* Begin *

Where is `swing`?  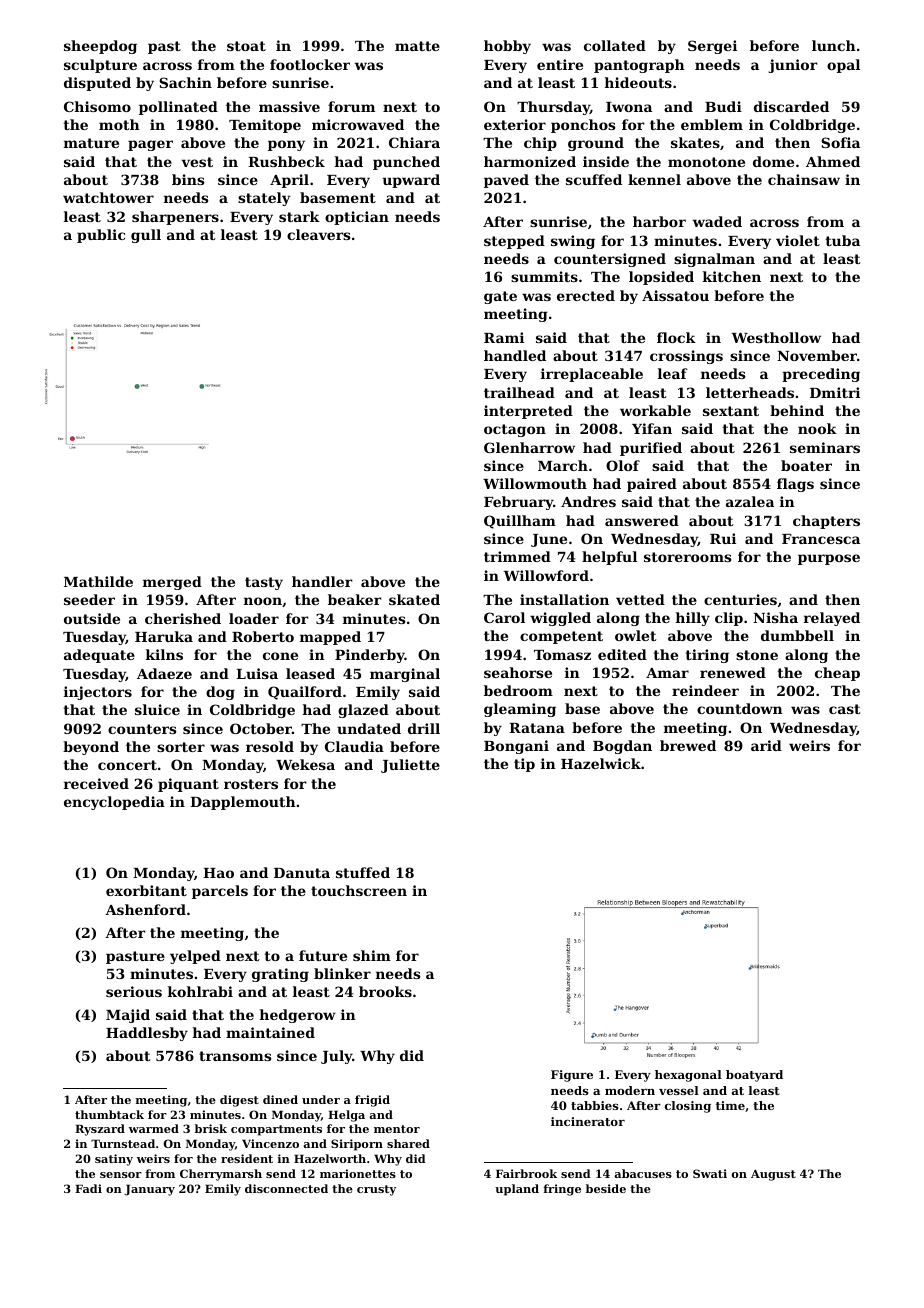 swing is located at coordinates (573, 242).
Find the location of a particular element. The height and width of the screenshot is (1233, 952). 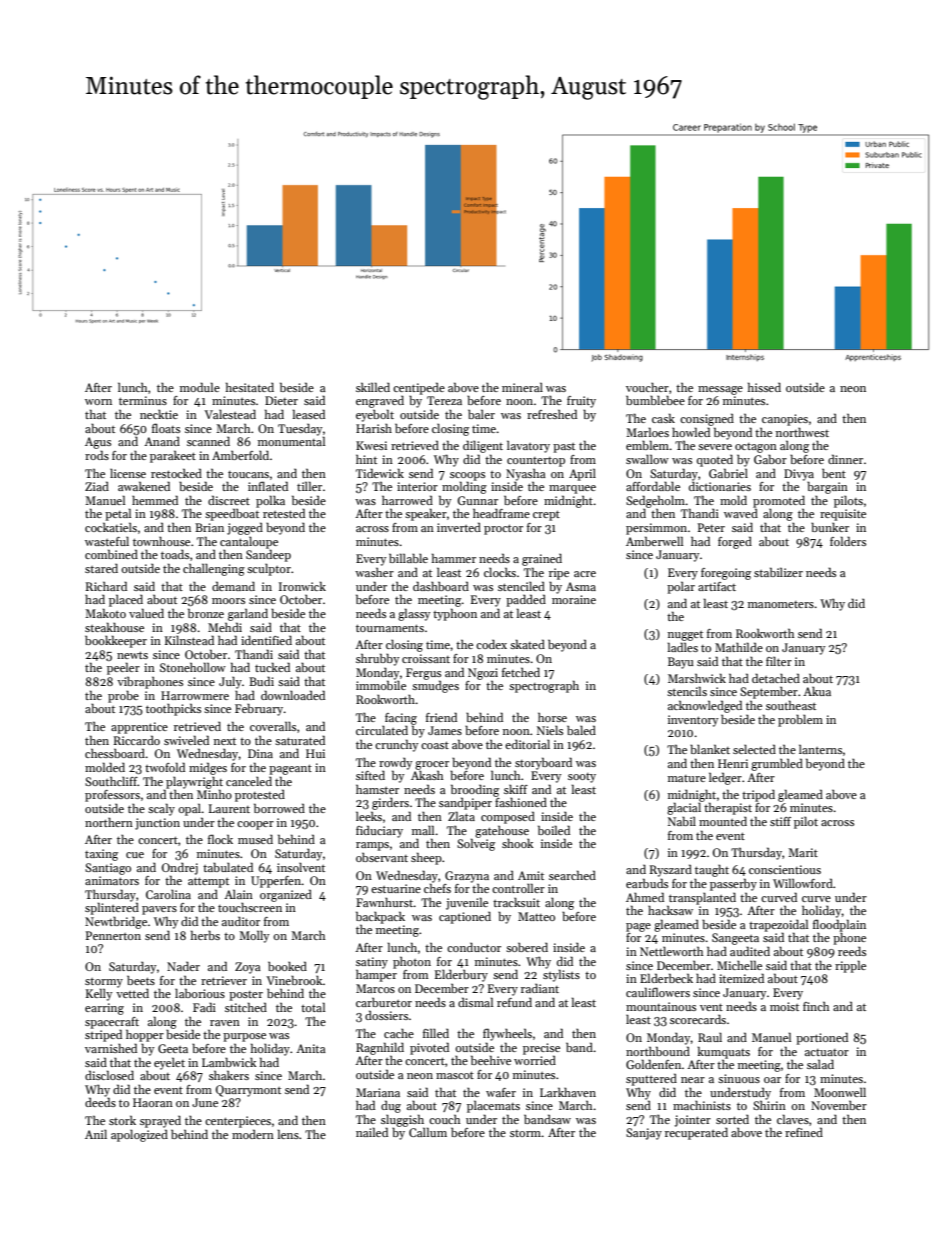

Valestead is located at coordinates (230, 414).
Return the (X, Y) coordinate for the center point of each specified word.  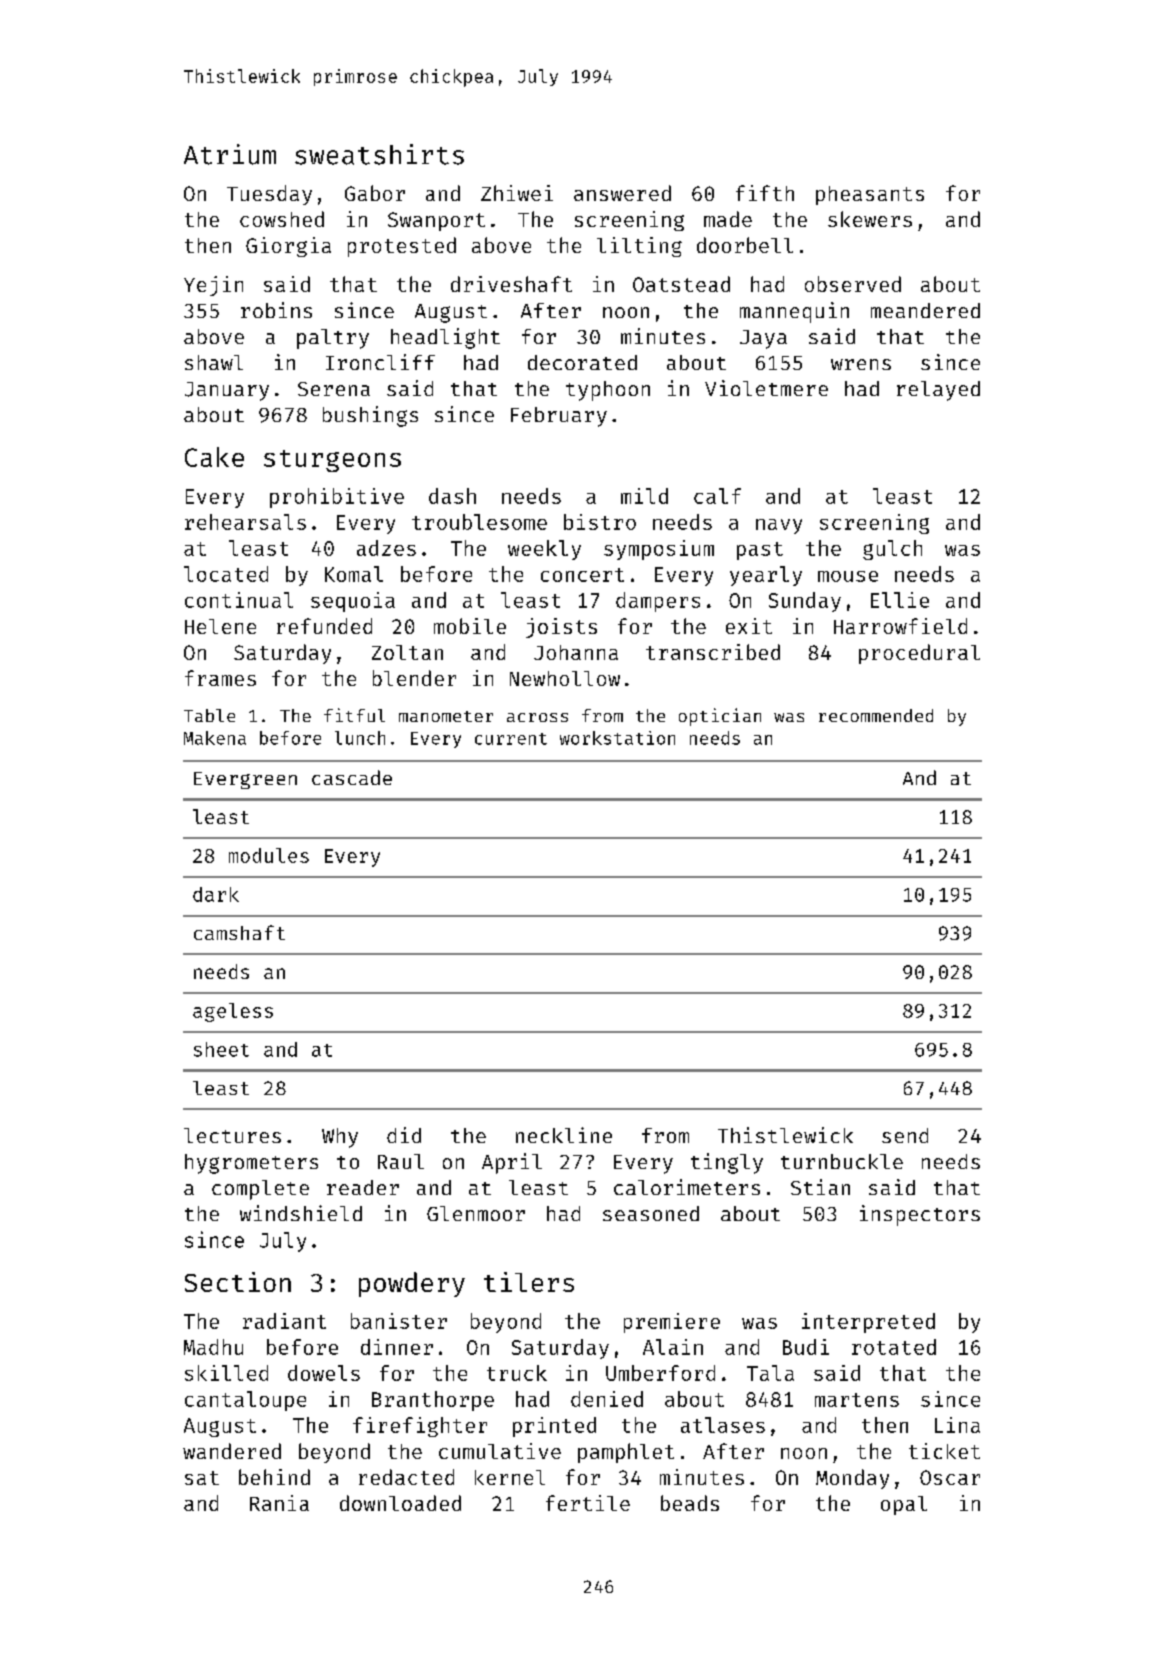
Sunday (805, 602)
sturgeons (332, 461)
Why (340, 1138)
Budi (806, 1347)
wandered (232, 1451)
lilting (639, 247)
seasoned (651, 1213)
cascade (352, 777)
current (511, 739)
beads (690, 1503)
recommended (876, 715)
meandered (925, 310)
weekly (544, 550)
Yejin (213, 286)
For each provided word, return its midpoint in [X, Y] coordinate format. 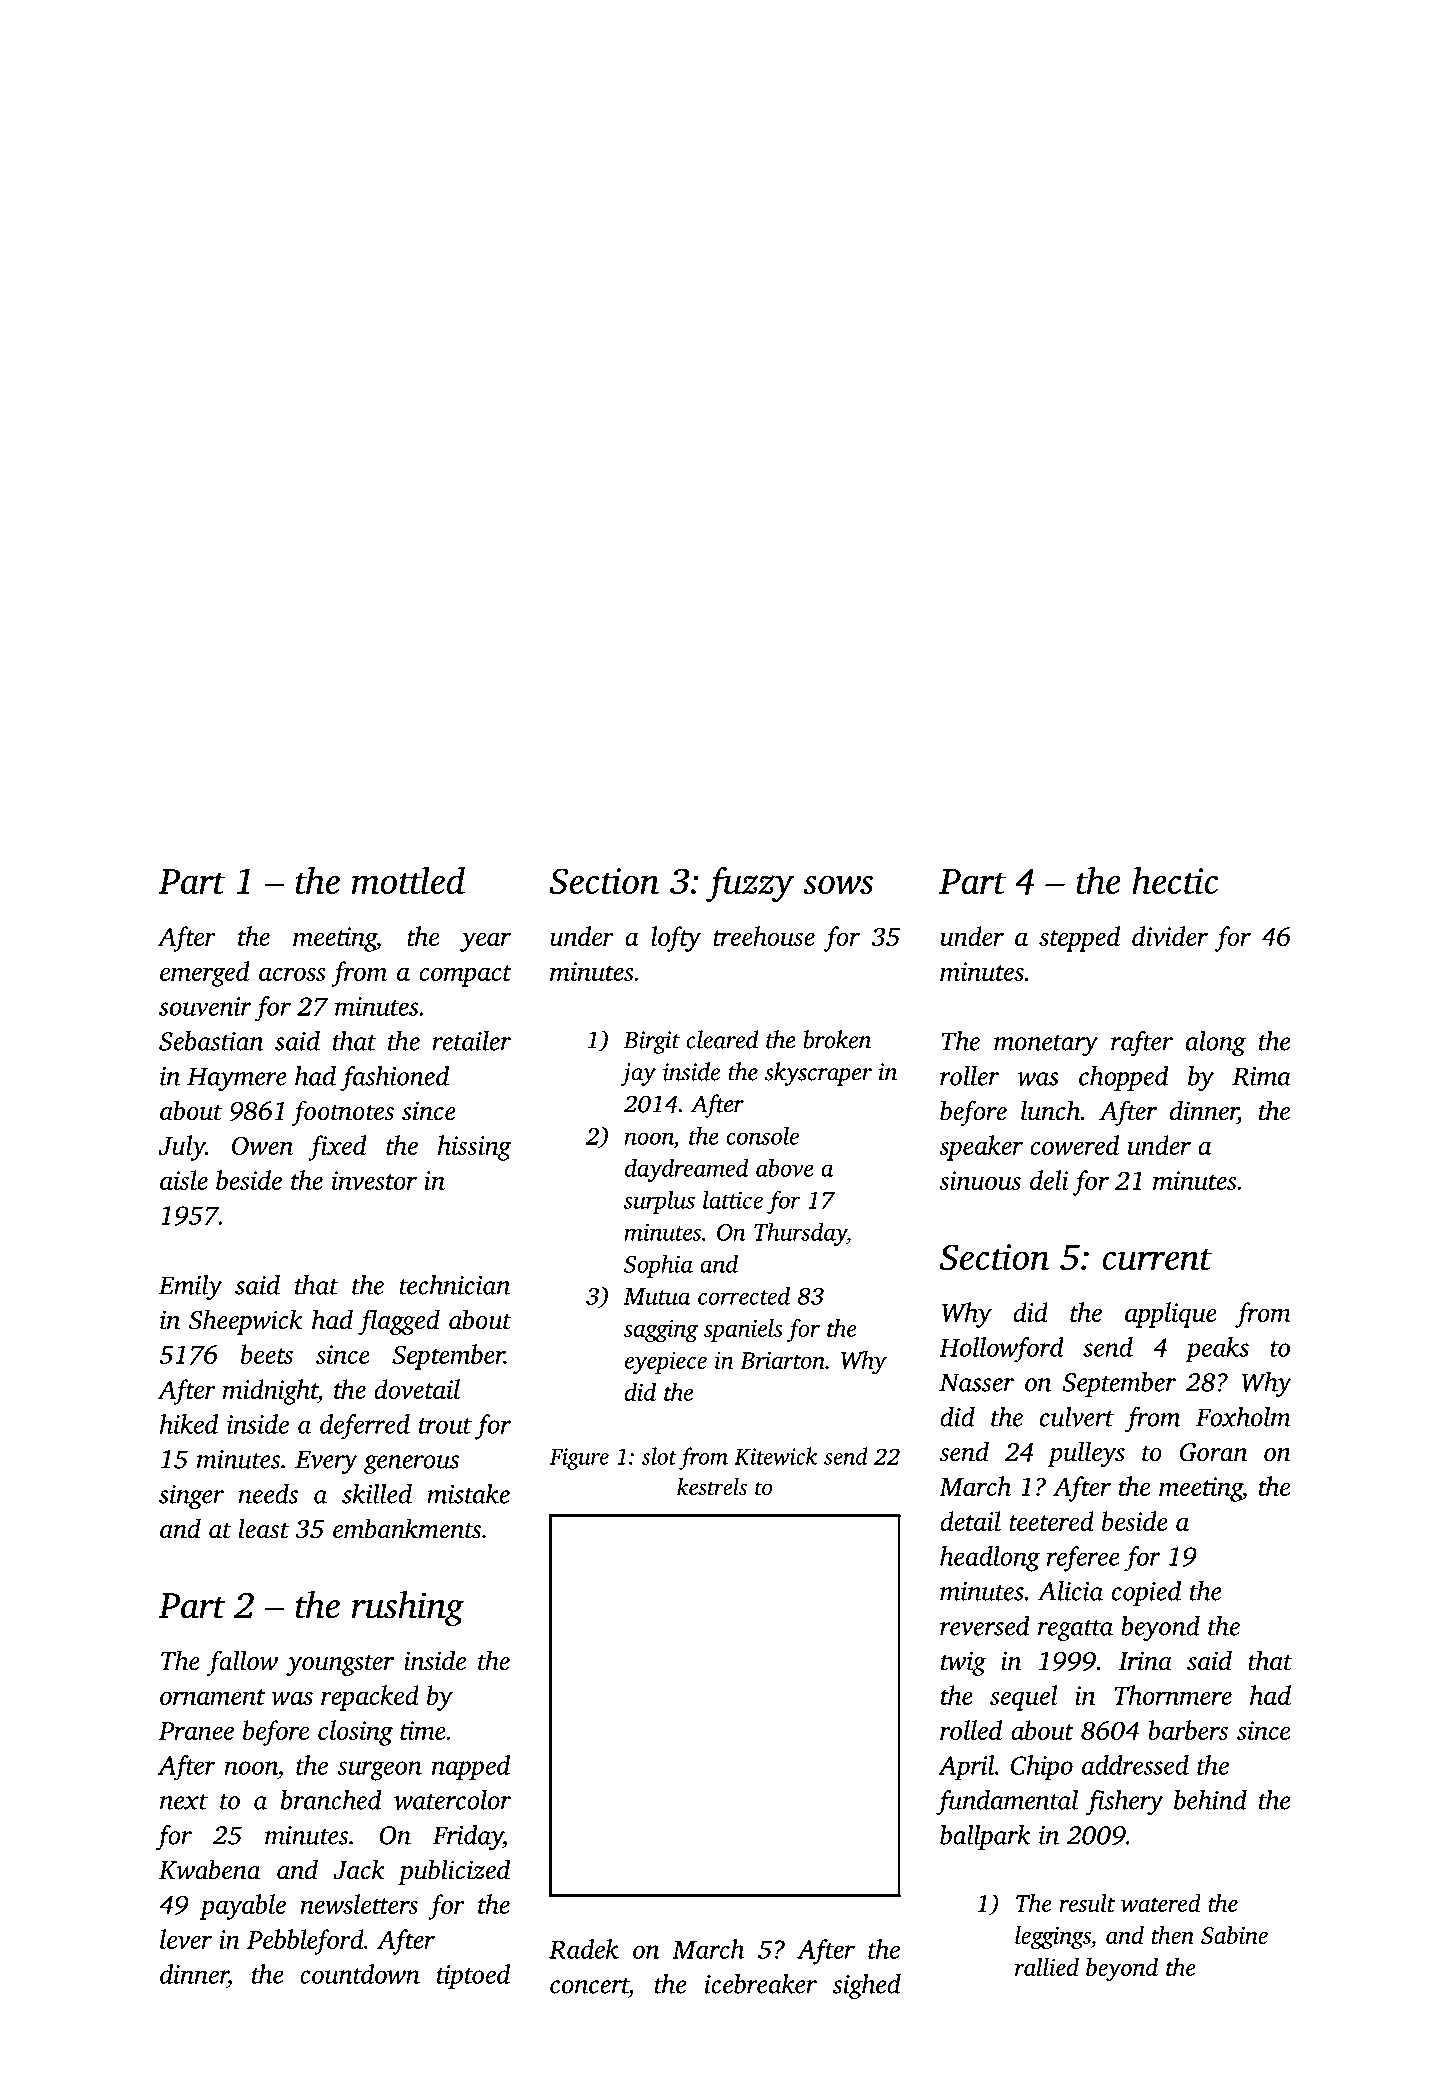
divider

* End *

Repeat the lines of the listing starting at the line containing "weekly (544, 550)" and ending at the last line of the listing, both included. Leave the pictures out.

**Output of the exercise**
weekly (544, 550)
Yejin (213, 286)
For each provided word, return its midpoint in [X, Y] coordinate format. 
divider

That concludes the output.